● EXERCISE:
Repeat the data below exactly, dropping any pictures it holds.
◇ ◇ ◇
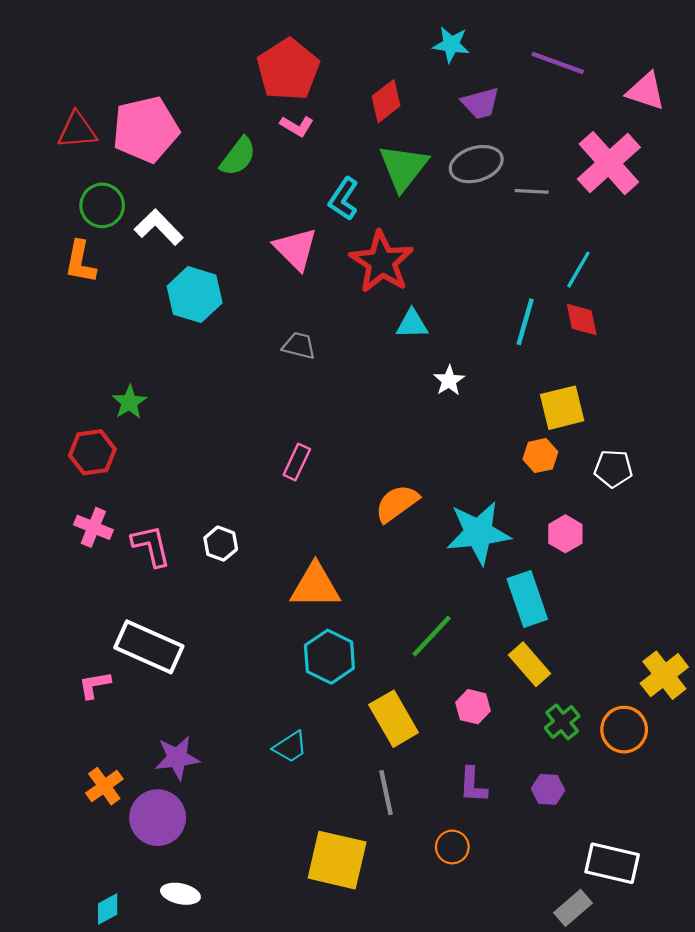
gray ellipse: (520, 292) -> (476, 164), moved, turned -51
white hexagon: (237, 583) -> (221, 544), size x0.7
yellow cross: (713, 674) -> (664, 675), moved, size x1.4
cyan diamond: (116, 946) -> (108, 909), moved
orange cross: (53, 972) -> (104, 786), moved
◇ ◇ ◇
● THE ANSWER:
gray ellipse: (520, 292) -> (476, 164), moved, turned -51
white hexagon: (237, 583) -> (221, 544), size x0.7
yellow cross: (713, 674) -> (664, 675), moved, size x1.4
cyan diamond: (116, 946) -> (108, 909), moved
orange cross: (53, 972) -> (104, 786), moved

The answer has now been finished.